Colored shape movement records:
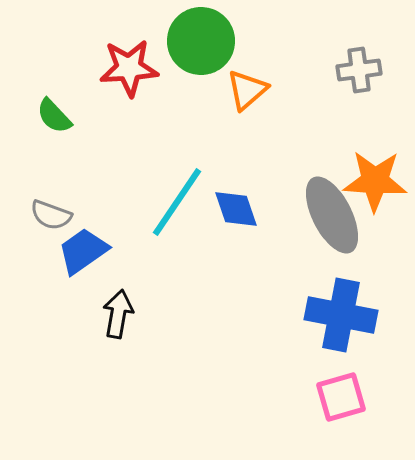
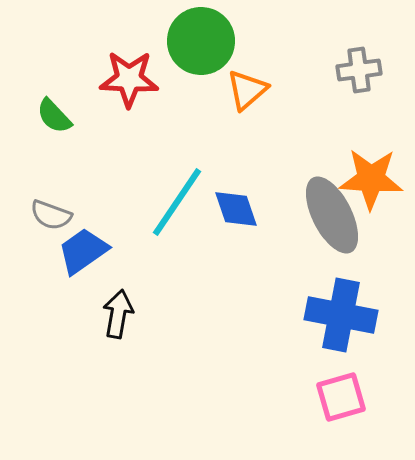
red star: moved 11 px down; rotated 6 degrees clockwise
orange star: moved 4 px left, 2 px up
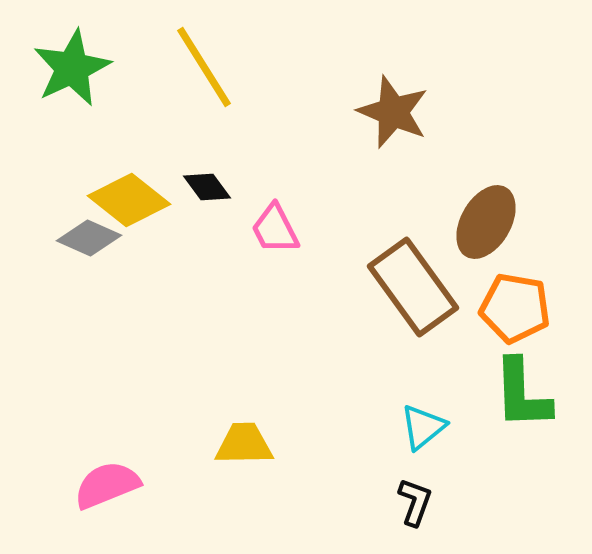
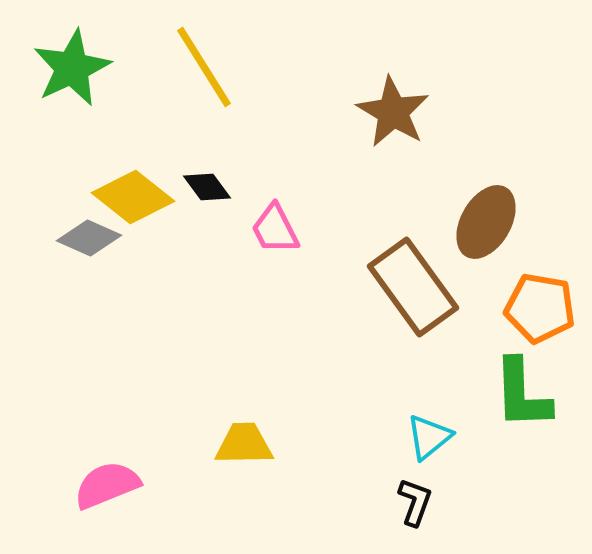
brown star: rotated 8 degrees clockwise
yellow diamond: moved 4 px right, 3 px up
orange pentagon: moved 25 px right
cyan triangle: moved 6 px right, 10 px down
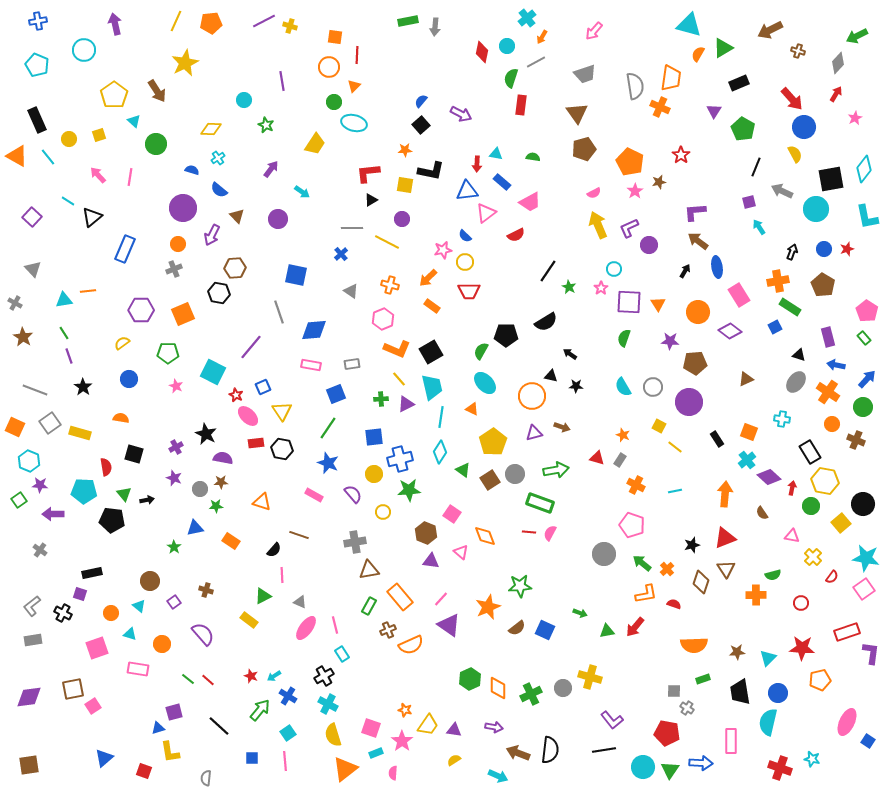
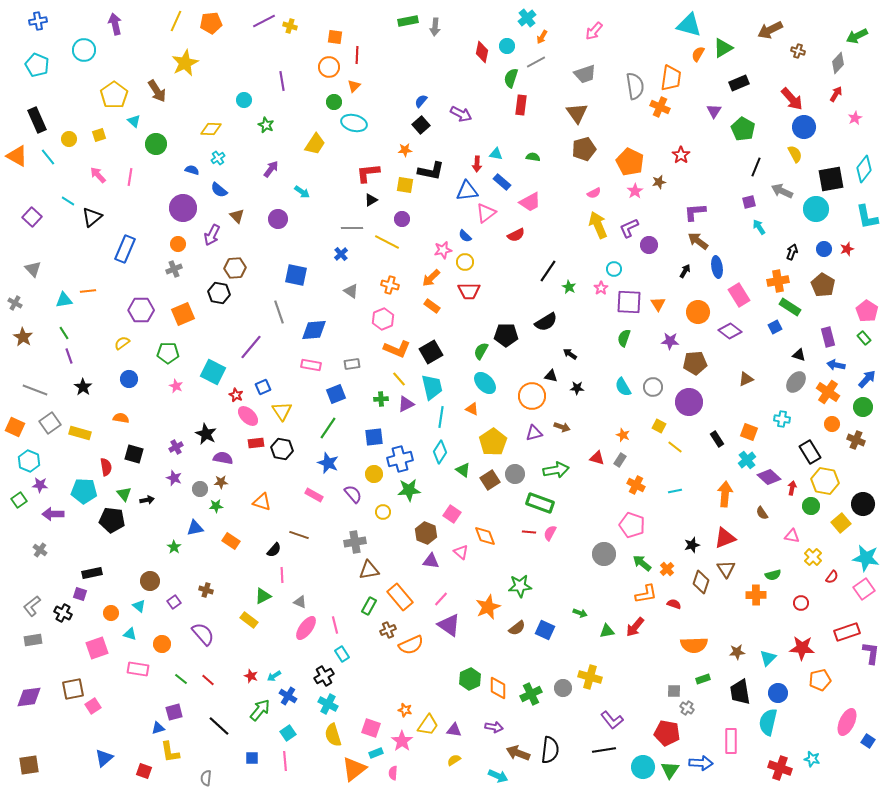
orange arrow at (428, 278): moved 3 px right
black star at (576, 386): moved 1 px right, 2 px down
green line at (188, 679): moved 7 px left
orange triangle at (345, 769): moved 9 px right
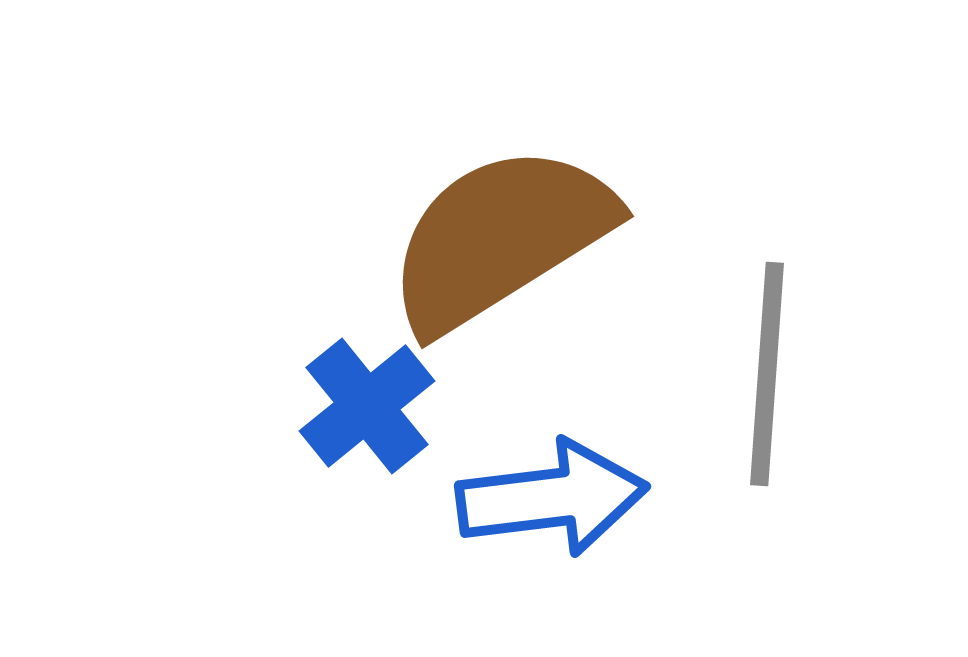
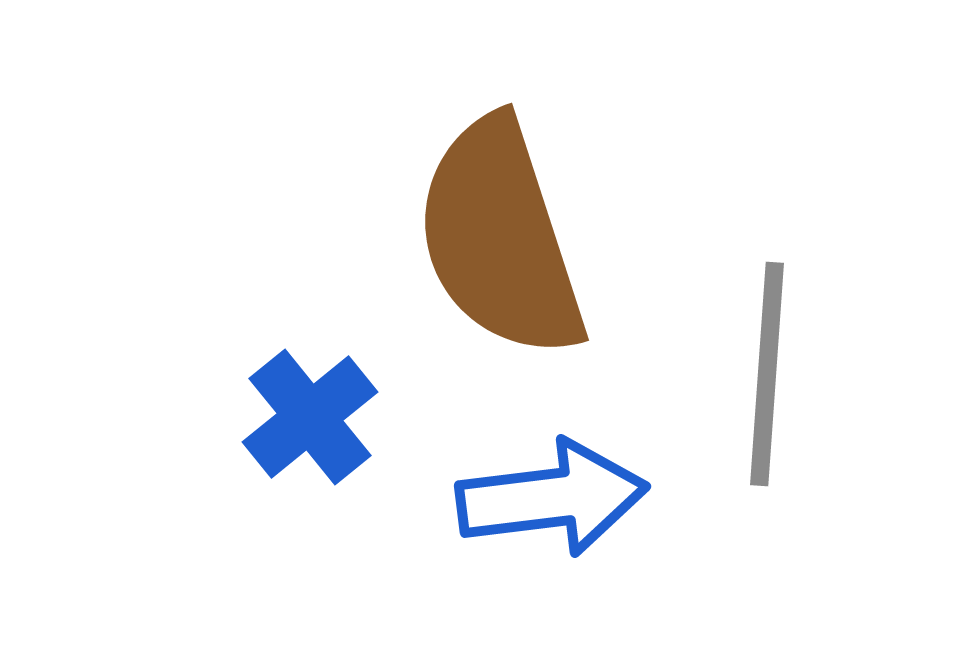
brown semicircle: rotated 76 degrees counterclockwise
blue cross: moved 57 px left, 11 px down
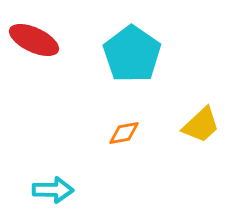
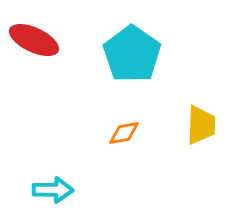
yellow trapezoid: rotated 45 degrees counterclockwise
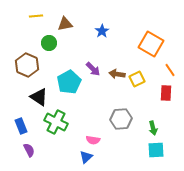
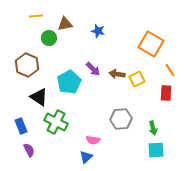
blue star: moved 4 px left; rotated 24 degrees counterclockwise
green circle: moved 5 px up
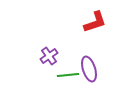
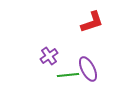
red L-shape: moved 3 px left
purple ellipse: moved 1 px left; rotated 10 degrees counterclockwise
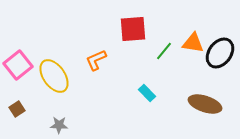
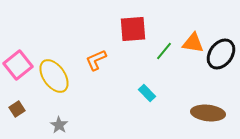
black ellipse: moved 1 px right, 1 px down
brown ellipse: moved 3 px right, 9 px down; rotated 12 degrees counterclockwise
gray star: rotated 30 degrees clockwise
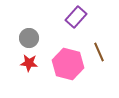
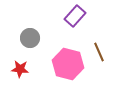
purple rectangle: moved 1 px left, 1 px up
gray circle: moved 1 px right
red star: moved 9 px left, 6 px down
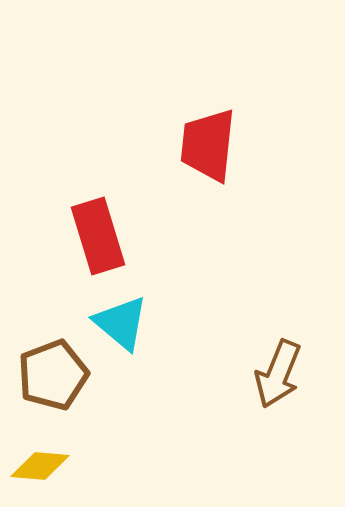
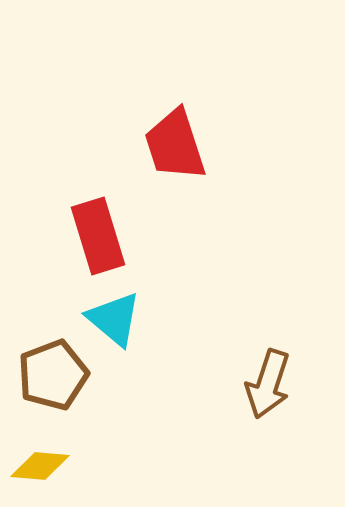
red trapezoid: moved 33 px left; rotated 24 degrees counterclockwise
cyan triangle: moved 7 px left, 4 px up
brown arrow: moved 10 px left, 10 px down; rotated 4 degrees counterclockwise
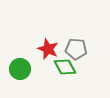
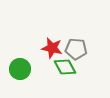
red star: moved 4 px right, 1 px up; rotated 10 degrees counterclockwise
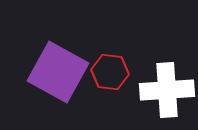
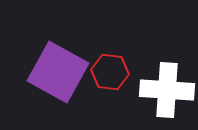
white cross: rotated 8 degrees clockwise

> [What the task requires]: Would you write out each entry word for word and omit the images?

> [Written answer]:
red star: moved 11 px down; rotated 6 degrees clockwise
orange star: moved 4 px left, 2 px up
brown star: rotated 8 degrees clockwise
yellow diamond: moved 4 px right, 3 px up
orange pentagon: moved 25 px right
cyan triangle: moved 6 px right, 10 px down
orange arrow at (428, 278): moved 3 px right
black star at (576, 386): moved 1 px right, 2 px down
green line at (188, 679): moved 7 px left
orange triangle at (345, 769): moved 9 px right
brown semicircle: rotated 76 degrees counterclockwise
blue cross: moved 57 px left, 11 px down
yellow trapezoid: rotated 45 degrees counterclockwise
blue star: moved 4 px left; rotated 24 degrees counterclockwise
green circle: moved 5 px up
red L-shape: moved 3 px left
purple ellipse: moved 1 px left; rotated 10 degrees counterclockwise
black ellipse: moved 1 px right, 1 px down
brown ellipse: moved 3 px right, 9 px down; rotated 12 degrees counterclockwise
gray star: rotated 30 degrees clockwise
purple rectangle: moved 1 px left, 1 px up
gray circle: moved 1 px right
red star: moved 9 px left, 6 px down
red trapezoid: moved 33 px left; rotated 24 degrees counterclockwise
cyan triangle: moved 7 px left, 4 px up
brown arrow: moved 10 px left, 10 px down; rotated 4 degrees counterclockwise
red star: moved 4 px right, 1 px up; rotated 10 degrees counterclockwise
white cross: rotated 8 degrees clockwise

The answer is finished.